Extracted entries: Begin

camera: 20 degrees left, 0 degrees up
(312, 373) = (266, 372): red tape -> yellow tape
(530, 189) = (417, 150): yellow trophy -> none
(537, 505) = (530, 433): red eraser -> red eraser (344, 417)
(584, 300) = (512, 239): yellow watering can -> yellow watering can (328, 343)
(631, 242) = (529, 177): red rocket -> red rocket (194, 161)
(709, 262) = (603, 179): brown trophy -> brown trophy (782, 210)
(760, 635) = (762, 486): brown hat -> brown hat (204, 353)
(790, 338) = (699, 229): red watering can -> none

Extracted entries: End

*What you should do*
Reproduce all the records shown above, unchanged.

*Output below*
camera: 20 degrees left, 0 degrees up
(312, 373) = (266, 372): red tape -> yellow tape
(530, 189) = (417, 150): yellow trophy -> none
(537, 505) = (530, 433): red eraser -> red eraser (344, 417)
(584, 300) = (512, 239): yellow watering can -> yellow watering can (328, 343)
(631, 242) = (529, 177): red rocket -> red rocket (194, 161)
(709, 262) = (603, 179): brown trophy -> brown trophy (782, 210)
(760, 635) = (762, 486): brown hat -> brown hat (204, 353)
(790, 338) = (699, 229): red watering can -> none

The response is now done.